[Colored object listings]
******
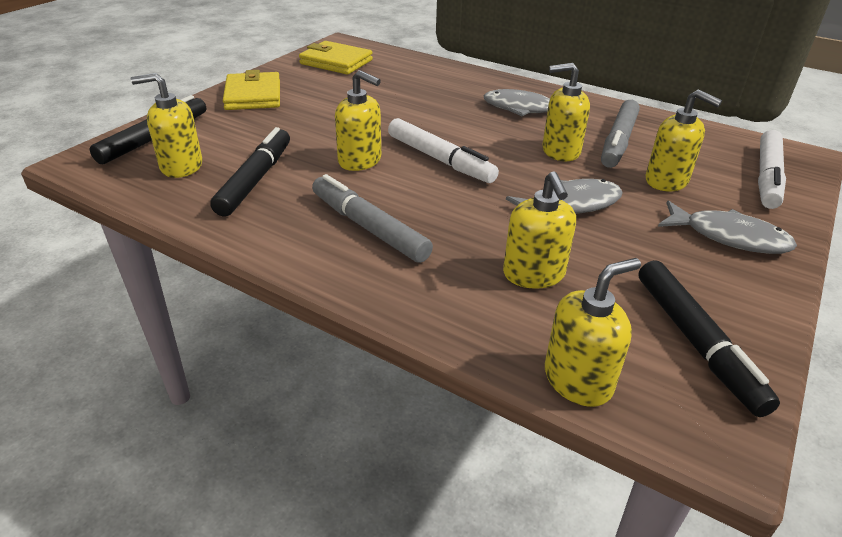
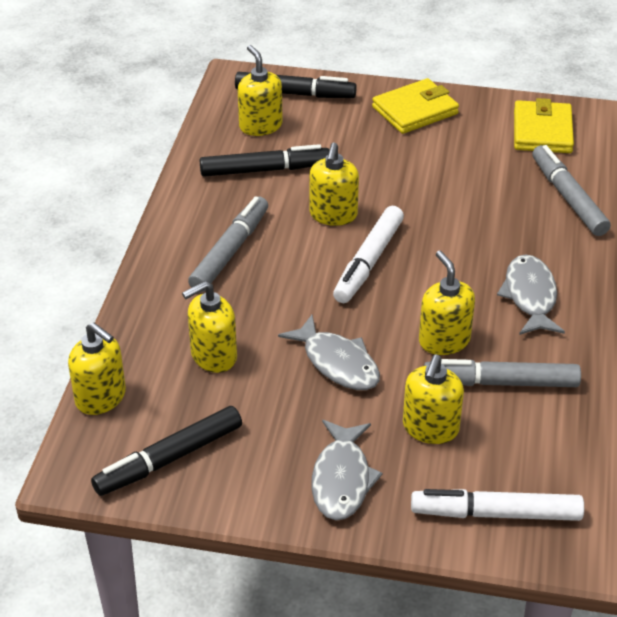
camera: 70 degrees right, 5 degrees up
(421, 72) = (568, 197): none -> grey marker

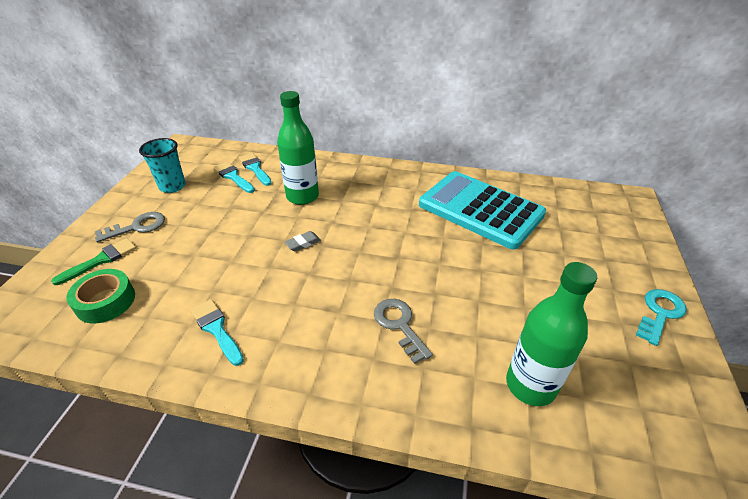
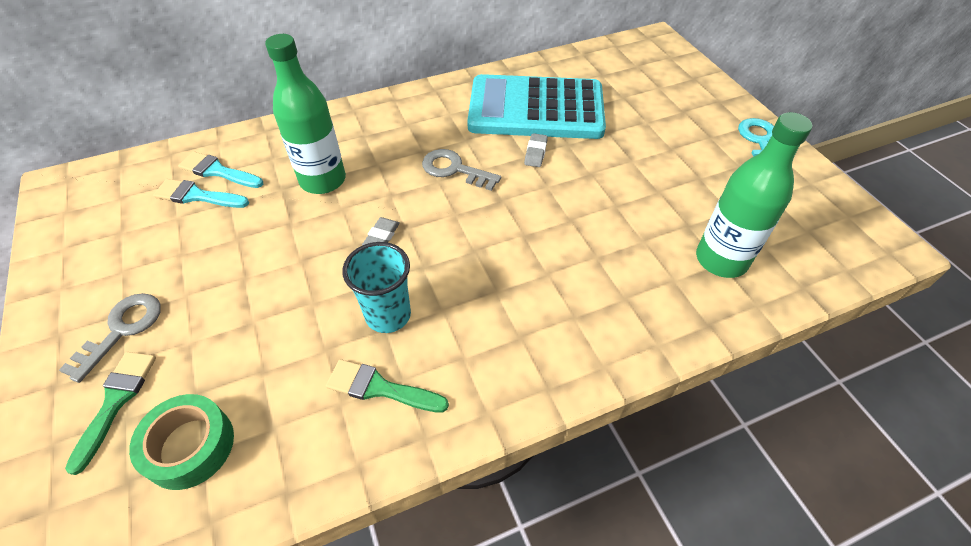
camera: 35 degrees left, 10 degrees up
(172, 186) = (114, 249): turquoise cup -> turquoise cup (388, 315)
(216, 329) = (380, 388): turquoise brush -> green brush
(399, 325) = (568, 270): grey key -> grey key (454, 169)
(452, 238) = (535, 153): none -> grey eraser

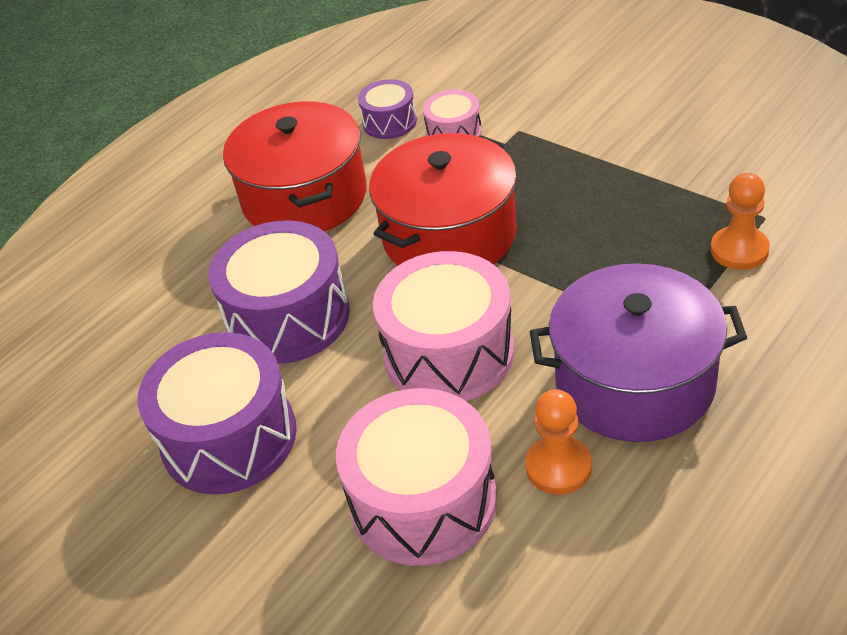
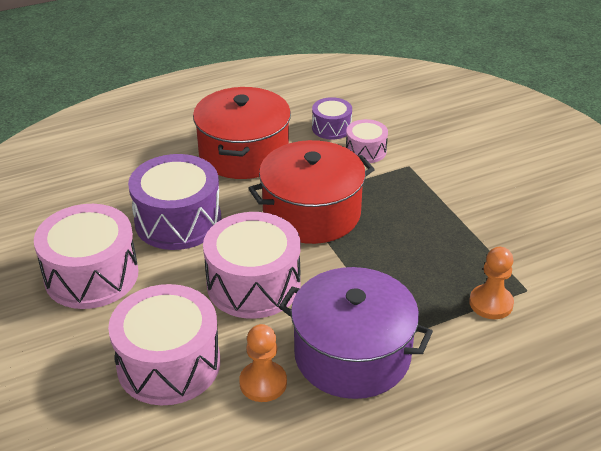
camera: 20 degrees right, 5 degrees down
(229, 437) = (91, 275): purple drum -> pink drum

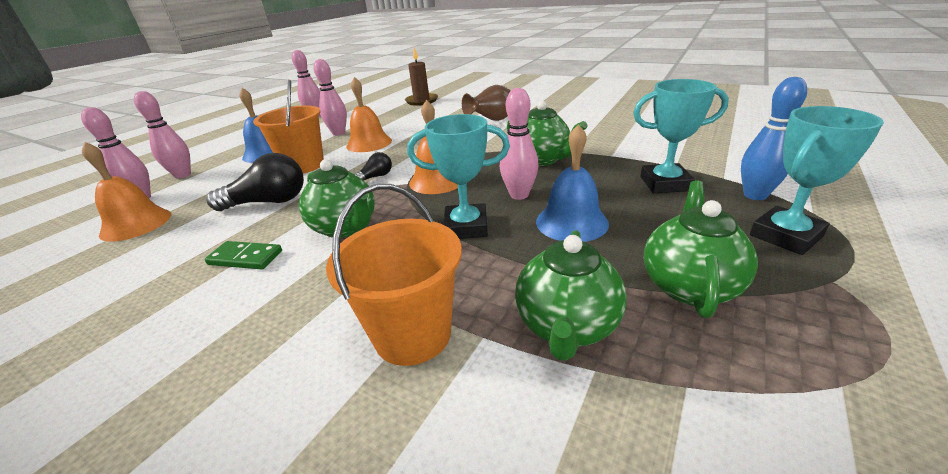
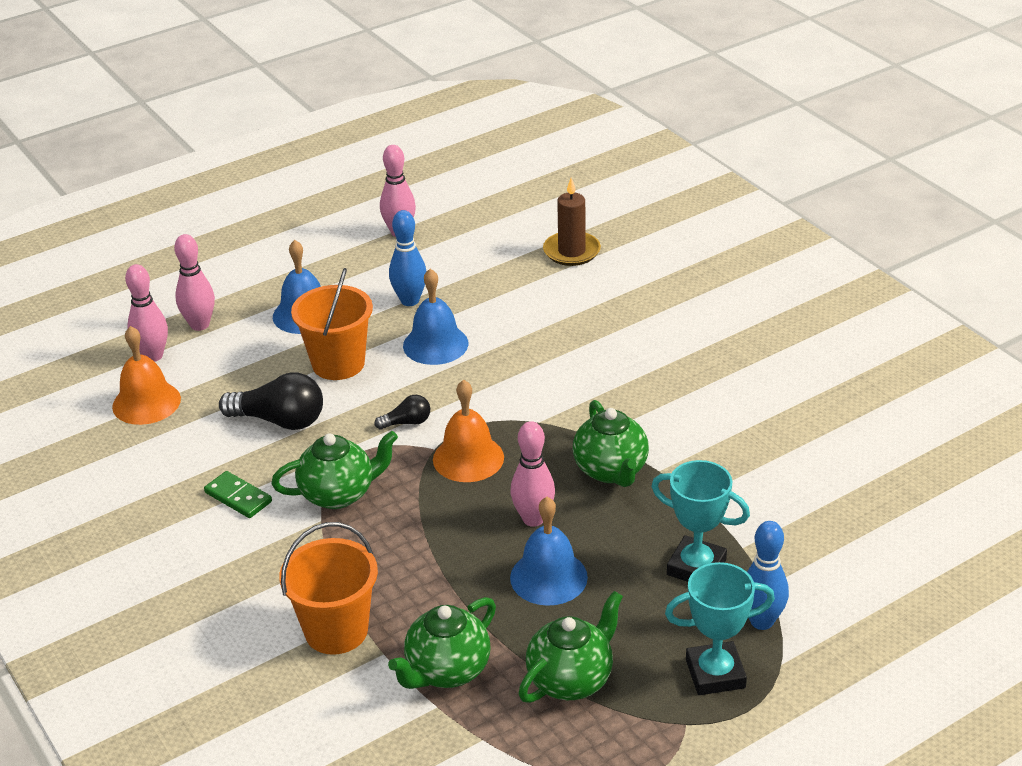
camera: 25 degrees right, 5 degrees up
(338, 133) = (410, 300): pink bowling pin -> blue bowling pin
(345, 228) = (338, 494): green teapot -> green teapot turned 90 degrees counterclockwise
(369, 143) = (435, 344): orange bell -> blue bell
(466, 227) = (448, 541): turquoise trophy -> none
(493, 120) = (628, 355): brown vase -> none

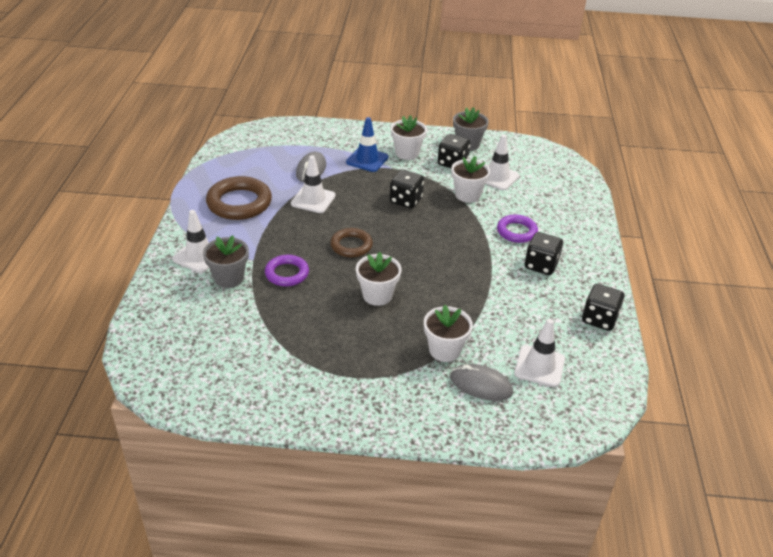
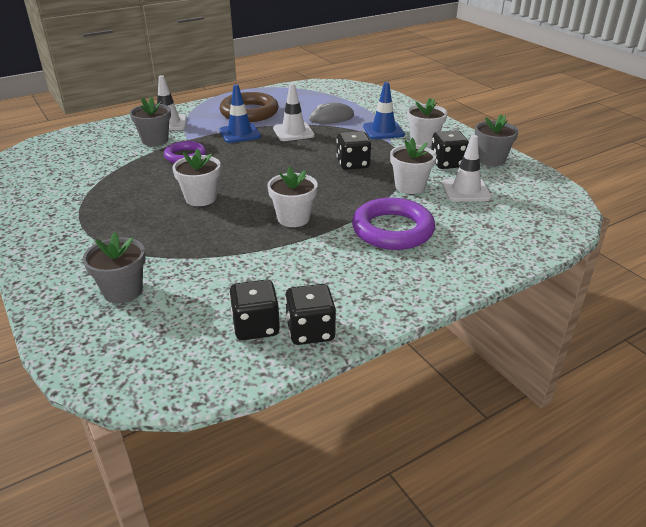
camera: 55 degrees right, 5 degrees down
(279, 227) = (240, 133): none -> blue traffic cone
(351, 246) = (254, 165): brown ring -> none
(444, 350) = (157, 254): white flower pot -> white flower pot (293, 218)
(481, 385) = (123, 291): grey mouse -> grey flower pot
(516, 231) = (392, 230): purple ring -> purple ring, size x1.63
(539, 366) = (184, 316): white traffic cone -> none
(541, 265) = (356, 262): black dice -> black dice (256, 326)

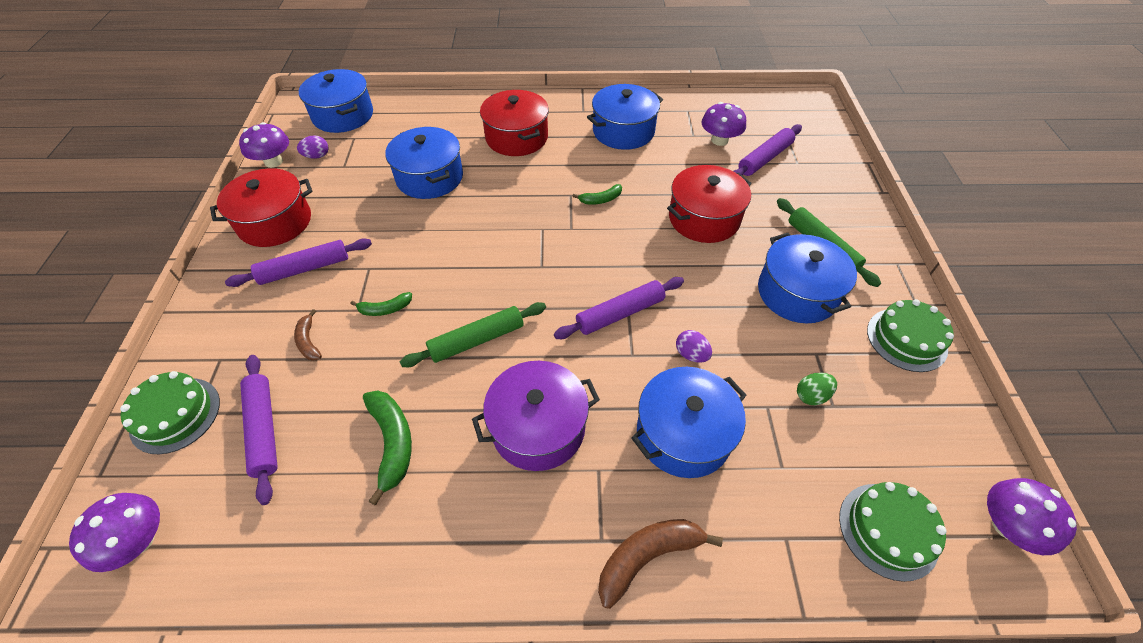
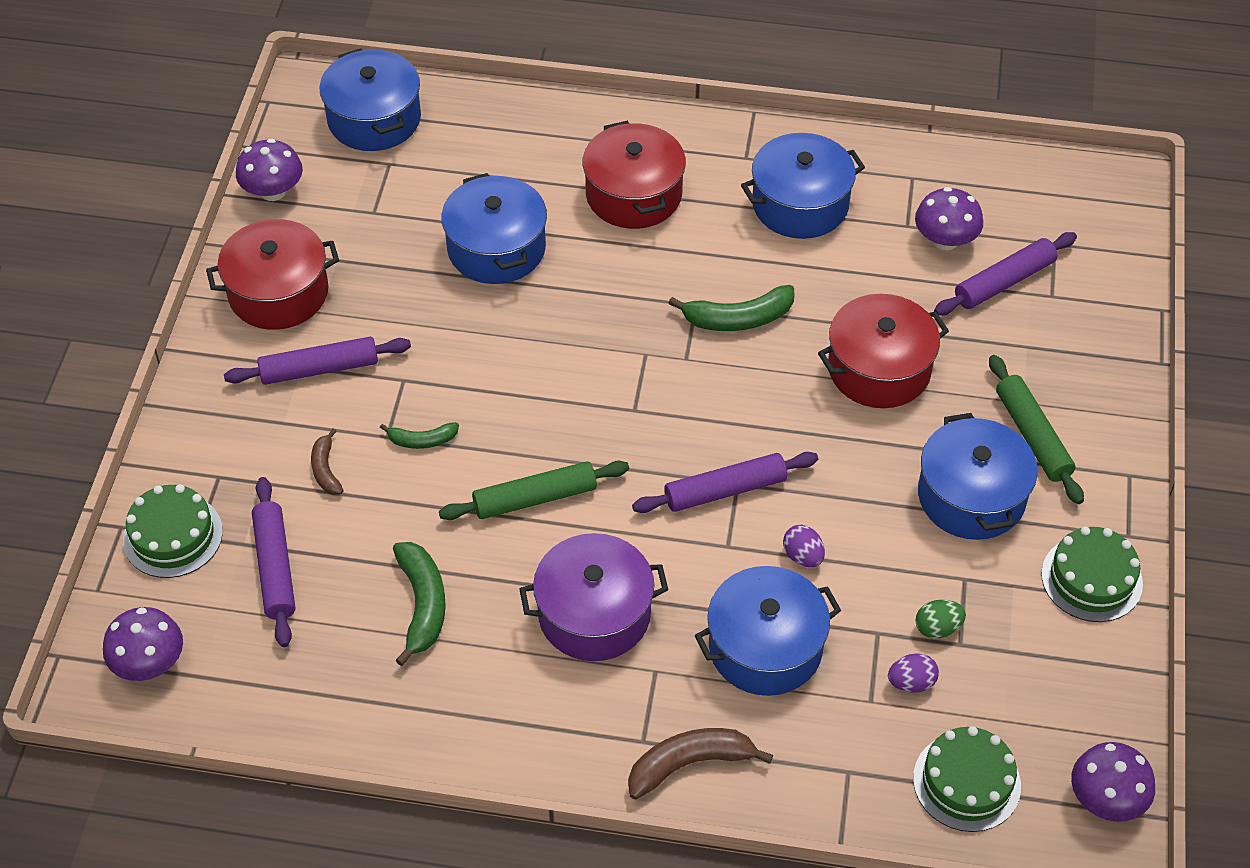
camera: 10 degrees right, 0 degrees up
(317, 156) = (335, 190): purple egg -> purple egg (911, 683)
(600, 199) = (738, 318): green banana -> green banana, size x1.69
******
### Task directions
Repeat the entries verbatim; no pictures.

### Written response
camera: 70 degrees right, 5 degrees up
(421, 72) = (568, 197): none -> grey marker

camera: 35 degrees left, 10 degrees up
(172, 186) = (114, 249): turquoise cup -> turquoise cup (388, 315)
(216, 329) = (380, 388): turquoise brush -> green brush
(399, 325) = (568, 270): grey key -> grey key (454, 169)
(452, 238) = (535, 153): none -> grey eraser

camera: 20 degrees right, 5 degrees down
(229, 437) = (91, 275): purple drum -> pink drum

camera: 25 degrees right, 5 degrees up
(338, 133) = (410, 300): pink bowling pin -> blue bowling pin
(345, 228) = (338, 494): green teapot -> green teapot turned 90 degrees counterclockwise
(369, 143) = (435, 344): orange bell -> blue bell
(466, 227) = (448, 541): turquoise trophy -> none
(493, 120) = (628, 355): brown vase -> none

camera: 55 degrees right, 5 degrees down
(279, 227) = (240, 133): none -> blue traffic cone
(351, 246) = (254, 165): brown ring -> none
(444, 350) = (157, 254): white flower pot -> white flower pot (293, 218)
(481, 385) = (123, 291): grey mouse -> grey flower pot
(516, 231) = (392, 230): purple ring -> purple ring, size x1.63
(539, 366) = (184, 316): white traffic cone -> none
(541, 265) = (356, 262): black dice -> black dice (256, 326)

camera: 10 degrees right, 0 degrees up
(317, 156) = (335, 190): purple egg -> purple egg (911, 683)
(600, 199) = (738, 318): green banana -> green banana, size x1.69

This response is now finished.